PROBLEM REQUIREMENTS: Below are records to be output exactly, every one of them.
[[ PROVIDED DATA, beginning ]]
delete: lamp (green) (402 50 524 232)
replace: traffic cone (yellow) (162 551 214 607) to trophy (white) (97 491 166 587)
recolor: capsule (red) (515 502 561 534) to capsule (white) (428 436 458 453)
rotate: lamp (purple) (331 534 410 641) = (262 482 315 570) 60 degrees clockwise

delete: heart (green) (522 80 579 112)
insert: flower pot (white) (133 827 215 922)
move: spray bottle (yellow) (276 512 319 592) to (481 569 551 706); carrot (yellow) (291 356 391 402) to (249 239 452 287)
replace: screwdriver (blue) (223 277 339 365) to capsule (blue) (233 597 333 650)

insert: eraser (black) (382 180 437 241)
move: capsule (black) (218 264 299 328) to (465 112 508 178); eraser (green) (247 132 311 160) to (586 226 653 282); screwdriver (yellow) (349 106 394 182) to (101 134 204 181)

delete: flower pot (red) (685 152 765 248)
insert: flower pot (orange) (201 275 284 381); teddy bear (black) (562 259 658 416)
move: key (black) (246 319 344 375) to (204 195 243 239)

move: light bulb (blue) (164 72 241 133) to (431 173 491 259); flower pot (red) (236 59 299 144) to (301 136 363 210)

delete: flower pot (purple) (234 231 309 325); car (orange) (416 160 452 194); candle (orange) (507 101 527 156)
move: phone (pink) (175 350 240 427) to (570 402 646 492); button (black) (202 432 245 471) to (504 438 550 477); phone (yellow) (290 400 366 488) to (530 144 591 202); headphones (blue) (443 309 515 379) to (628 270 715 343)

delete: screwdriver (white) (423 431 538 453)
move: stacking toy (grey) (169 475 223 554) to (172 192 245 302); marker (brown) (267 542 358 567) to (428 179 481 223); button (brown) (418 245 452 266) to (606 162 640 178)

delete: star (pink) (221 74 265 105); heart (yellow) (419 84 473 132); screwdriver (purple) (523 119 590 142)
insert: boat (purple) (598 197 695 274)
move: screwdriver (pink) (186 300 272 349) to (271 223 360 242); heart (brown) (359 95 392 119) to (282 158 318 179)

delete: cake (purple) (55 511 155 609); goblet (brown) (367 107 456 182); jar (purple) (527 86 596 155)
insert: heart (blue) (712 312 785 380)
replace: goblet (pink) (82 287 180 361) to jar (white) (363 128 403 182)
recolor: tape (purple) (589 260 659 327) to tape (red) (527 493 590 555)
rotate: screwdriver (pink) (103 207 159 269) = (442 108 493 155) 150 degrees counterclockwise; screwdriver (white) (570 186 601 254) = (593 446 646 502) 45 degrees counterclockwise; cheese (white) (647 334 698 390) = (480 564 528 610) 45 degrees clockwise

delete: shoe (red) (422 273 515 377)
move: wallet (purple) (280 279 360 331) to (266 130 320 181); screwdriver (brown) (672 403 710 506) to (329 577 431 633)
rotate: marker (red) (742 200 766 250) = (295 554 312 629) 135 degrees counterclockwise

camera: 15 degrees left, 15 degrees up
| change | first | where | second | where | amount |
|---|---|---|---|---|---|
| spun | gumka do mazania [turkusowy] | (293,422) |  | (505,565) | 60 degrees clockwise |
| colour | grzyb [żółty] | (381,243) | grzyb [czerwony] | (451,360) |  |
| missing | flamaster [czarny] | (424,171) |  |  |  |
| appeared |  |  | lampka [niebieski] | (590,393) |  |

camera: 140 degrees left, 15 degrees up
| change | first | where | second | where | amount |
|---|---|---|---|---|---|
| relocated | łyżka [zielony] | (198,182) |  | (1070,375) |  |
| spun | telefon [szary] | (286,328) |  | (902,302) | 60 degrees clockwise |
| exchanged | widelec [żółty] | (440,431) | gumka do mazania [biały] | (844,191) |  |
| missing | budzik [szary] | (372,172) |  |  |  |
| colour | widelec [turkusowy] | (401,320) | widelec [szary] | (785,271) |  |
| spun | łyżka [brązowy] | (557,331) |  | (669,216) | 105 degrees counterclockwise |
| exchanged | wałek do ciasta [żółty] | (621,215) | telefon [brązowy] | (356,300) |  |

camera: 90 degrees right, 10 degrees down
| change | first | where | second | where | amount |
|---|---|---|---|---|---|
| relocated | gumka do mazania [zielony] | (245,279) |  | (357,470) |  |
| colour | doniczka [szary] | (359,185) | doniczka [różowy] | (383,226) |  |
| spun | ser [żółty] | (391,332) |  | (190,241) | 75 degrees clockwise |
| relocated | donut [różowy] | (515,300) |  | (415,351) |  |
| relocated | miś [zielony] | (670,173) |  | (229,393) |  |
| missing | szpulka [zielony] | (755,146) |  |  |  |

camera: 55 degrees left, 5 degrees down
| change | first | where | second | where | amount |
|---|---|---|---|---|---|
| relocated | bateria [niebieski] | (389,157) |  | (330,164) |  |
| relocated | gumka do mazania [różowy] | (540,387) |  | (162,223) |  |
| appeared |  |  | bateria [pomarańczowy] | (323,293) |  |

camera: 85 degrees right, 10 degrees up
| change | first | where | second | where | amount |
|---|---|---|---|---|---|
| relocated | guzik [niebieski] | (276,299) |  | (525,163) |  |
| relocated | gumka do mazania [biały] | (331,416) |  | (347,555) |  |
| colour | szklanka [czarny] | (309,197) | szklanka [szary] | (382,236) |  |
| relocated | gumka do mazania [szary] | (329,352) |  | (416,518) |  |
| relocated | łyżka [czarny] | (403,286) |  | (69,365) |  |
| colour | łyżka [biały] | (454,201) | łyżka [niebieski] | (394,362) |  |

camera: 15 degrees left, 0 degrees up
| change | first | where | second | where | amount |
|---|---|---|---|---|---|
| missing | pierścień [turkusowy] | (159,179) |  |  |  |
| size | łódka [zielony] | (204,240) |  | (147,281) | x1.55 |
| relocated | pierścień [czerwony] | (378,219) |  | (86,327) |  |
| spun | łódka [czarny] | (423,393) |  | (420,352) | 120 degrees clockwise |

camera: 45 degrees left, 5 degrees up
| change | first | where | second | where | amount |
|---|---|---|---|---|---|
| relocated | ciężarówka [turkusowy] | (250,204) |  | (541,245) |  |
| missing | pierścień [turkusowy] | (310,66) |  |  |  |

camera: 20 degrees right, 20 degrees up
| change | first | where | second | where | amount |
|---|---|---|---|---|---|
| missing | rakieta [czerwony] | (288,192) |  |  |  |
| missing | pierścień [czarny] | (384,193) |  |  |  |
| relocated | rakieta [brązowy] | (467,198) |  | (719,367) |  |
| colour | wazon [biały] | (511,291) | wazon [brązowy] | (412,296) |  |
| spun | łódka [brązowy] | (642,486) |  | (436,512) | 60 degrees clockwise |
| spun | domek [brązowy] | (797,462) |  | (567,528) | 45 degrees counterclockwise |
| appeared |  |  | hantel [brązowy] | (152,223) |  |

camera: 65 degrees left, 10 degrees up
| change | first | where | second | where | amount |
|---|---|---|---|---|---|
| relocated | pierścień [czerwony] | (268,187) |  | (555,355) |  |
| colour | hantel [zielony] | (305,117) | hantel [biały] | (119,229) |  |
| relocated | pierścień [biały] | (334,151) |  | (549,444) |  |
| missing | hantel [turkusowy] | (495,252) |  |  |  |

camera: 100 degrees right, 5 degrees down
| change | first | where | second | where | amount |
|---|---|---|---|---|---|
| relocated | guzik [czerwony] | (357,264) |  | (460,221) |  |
[[ PROVIDED DATA, end ]]
FINISHED EXERCISE:
delete: lamp (green) (402 50 524 232)
replace: traffic cone (yellow) (162 551 214 607) to trophy (white) (97 491 166 587)
recolor: capsule (red) (515 502 561 534) to capsule (white) (428 436 458 453)
rotate: lamp (purple) (331 534 410 641) = (262 482 315 570) 60 degrees clockwise

delete: heart (green) (522 80 579 112)
insert: flower pot (white) (133 827 215 922)
move: spray bottle (yellow) (276 512 319 592) to (481 569 551 706); carrot (yellow) (291 356 391 402) to (249 239 452 287)
replace: screwdriver (blue) (223 277 339 365) to capsule (blue) (233 597 333 650)

insert: eraser (black) (382 180 437 241)
move: capsule (black) (218 264 299 328) to (465 112 508 178); eraser (green) (247 132 311 160) to (586 226 653 282); screwdriver (yellow) (349 106 394 182) to (101 134 204 181)

delete: flower pot (red) (685 152 765 248)
insert: flower pot (orange) (201 275 284 381); teddy bear (black) (562 259 658 416)
move: key (black) (246 319 344 375) to (204 195 243 239)

move: light bulb (blue) (164 72 241 133) to (431 173 491 259); flower pot (red) (236 59 299 144) to (301 136 363 210)

delete: flower pot (purple) (234 231 309 325); car (orange) (416 160 452 194); candle (orange) (507 101 527 156)
move: phone (pink) (175 350 240 427) to (570 402 646 492); button (black) (202 432 245 471) to (504 438 550 477); phone (yellow) (290 400 366 488) to (530 144 591 202); headphones (blue) (443 309 515 379) to (628 270 715 343)

delete: screwdriver (white) (423 431 538 453)
move: stacking toy (grey) (169 475 223 554) to (172 192 245 302); marker (brown) (267 542 358 567) to (428 179 481 223); button (brown) (418 245 452 266) to (606 162 640 178)

delete: star (pink) (221 74 265 105); heart (yellow) (419 84 473 132); screwdriver (purple) (523 119 590 142)
insert: boat (purple) (598 197 695 274)
move: screwdriver (pink) (186 300 272 349) to (271 223 360 242); heart (brown) (359 95 392 119) to (282 158 318 179)

delete: cake (purple) (55 511 155 609); goblet (brown) (367 107 456 182); jar (purple) (527 86 596 155)
insert: heart (blue) (712 312 785 380)
replace: goblet (pink) (82 287 180 361) to jar (white) (363 128 403 182)
recolor: tape (purple) (589 260 659 327) to tape (red) (527 493 590 555)
rotate: screwdriver (pink) (103 207 159 269) = (442 108 493 155) 150 degrees counterclockwise; screwdriver (white) (570 186 601 254) = (593 446 646 502) 45 degrees counterclockwise; cheese (white) (647 334 698 390) = (480 564 528 610) 45 degrees clockwise

delete: shoe (red) (422 273 515 377)
move: wallet (purple) (280 279 360 331) to (266 130 320 181); screwdriver (brown) (672 403 710 506) to (329 577 431 633)
rotate: marker (red) (742 200 766 250) = (295 554 312 629) 135 degrees counterclockwise

camera: 15 degrees left, 15 degrees up
| change | first | where | second | where | amount |
|---|---|---|---|---|---|
| spun | gumka do mazania [turkusowy] | (293,422) |  | (505,565) | 60 degrees clockwise |
| colour | grzyb [żółty] | (381,243) | grzyb [czerwony] | (451,360) |  |
| missing | flamaster [czarny] | (424,171) |  |  |  |
| appeared |  |  | lampka [niebieski] | (590,393) |  |

camera: 140 degrees left, 15 degrees up
| change | first | where | second | where | amount |
|---|---|---|---|---|---|
| relocated | łyżka [zielony] | (198,182) |  | (1070,375) |  |
| spun | telefon [szary] | (286,328) |  | (902,302) | 60 degrees clockwise |
| exchanged | widelec [żółty] | (440,431) | gumka do mazania [biały] | (844,191) |  |
| missing | budzik [szary] | (372,172) |  |  |  |
| colour | widelec [turkusowy] | (401,320) | widelec [szary] | (785,271) |  |
| spun | łyżka [brązowy] | (557,331) |  | (669,216) | 105 degrees counterclockwise |
| exchanged | wałek do ciasta [żółty] | (621,215) | telefon [brązowy] | (356,300) |  |

camera: 90 degrees right, 10 degrees down
| change | first | where | second | where | amount |
|---|---|---|---|---|---|
| relocated | gumka do mazania [zielony] | (245,279) |  | (357,470) |  |
| colour | doniczka [szary] | (359,185) | doniczka [różowy] | (383,226) |  |
| spun | ser [żółty] | (391,332) |  | (190,241) | 75 degrees clockwise |
| relocated | donut [różowy] | (515,300) |  | (415,351) |  |
| relocated | miś [zielony] | (670,173) |  | (229,393) |  |
| missing | szpulka [zielony] | (755,146) |  |  |  |

camera: 55 degrees left, 5 degrees down
| change | first | where | second | where | amount |
|---|---|---|---|---|---|
| relocated | bateria [niebieski] | (389,157) |  | (330,164) |  |
| relocated | gumka do mazania [różowy] | (540,387) |  | (162,223) |  |
| appeared |  |  | bateria [pomarańczowy] | (323,293) |  |

camera: 85 degrees right, 10 degrees up
| change | first | where | second | where | amount |
|---|---|---|---|---|---|
| relocated | guzik [niebieski] | (276,299) |  | (525,163) |  |
| relocated | gumka do mazania [biały] | (331,416) |  | (347,555) |  |
| colour | szklanka [czarny] | (309,197) | szklanka [szary] | (382,236) |  |
| relocated | gumka do mazania [szary] | (329,352) |  | (416,518) |  |
| relocated | łyżka [czarny] | (403,286) |  | (69,365) |  |
| colour | łyżka [biały] | (454,201) | łyżka [niebieski] | (394,362) |  |

camera: 15 degrees left, 0 degrees up
| change | first | where | second | where | amount |
|---|---|---|---|---|---|
| missing | pierścień [turkusowy] | (159,179) |  |  |  |
| size | łódka [zielony] | (204,240) |  | (147,281) | x1.55 |
| relocated | pierścień [czerwony] | (378,219) |  | (86,327) |  |
| spun | łódka [czarny] | (423,393) |  | (420,352) | 120 degrees clockwise |

camera: 45 degrees left, 5 degrees up
| change | first | where | second | where | amount |
|---|---|---|---|---|---|
| relocated | ciężarówka [turkusowy] | (250,204) |  | (541,245) |  |
| missing | pierścień [turkusowy] | (310,66) |  |  |  |

camera: 20 degrees right, 20 degrees up
| change | first | where | second | where | amount |
|---|---|---|---|---|---|
| missing | rakieta [czerwony] | (288,192) |  |  |  |
| missing | pierścień [czarny] | (384,193) |  |  |  |
| relocated | rakieta [brązowy] | (467,198) |  | (719,367) |  |
| colour | wazon [biały] | (511,291) | wazon [brązowy] | (412,296) |  |
| spun | łódka [brązowy] | (642,486) |  | (436,512) | 60 degrees clockwise |
| spun | domek [brązowy] | (797,462) |  | (567,528) | 45 degrees counterclockwise |
| appeared |  |  | hantel [brązowy] | (152,223) |  |

camera: 65 degrees left, 10 degrees up
| change | first | where | second | where | amount |
|---|---|---|---|---|---|
| relocated | pierścień [czerwony] | (268,187) |  | (555,355) |  |
| colour | hantel [zielony] | (305,117) | hantel [biały] | (119,229) |  |
| relocated | pierścień [biały] | (334,151) |  | (549,444) |  |
| missing | hantel [turkusowy] | (495,252) |  |  |  |

camera: 100 degrees right, 5 degrees down
| change | first | where | second | where | amount |
|---|---|---|---|---|---|
| relocated | guzik [czerwony] | (357,264) |  | (460,221) |  |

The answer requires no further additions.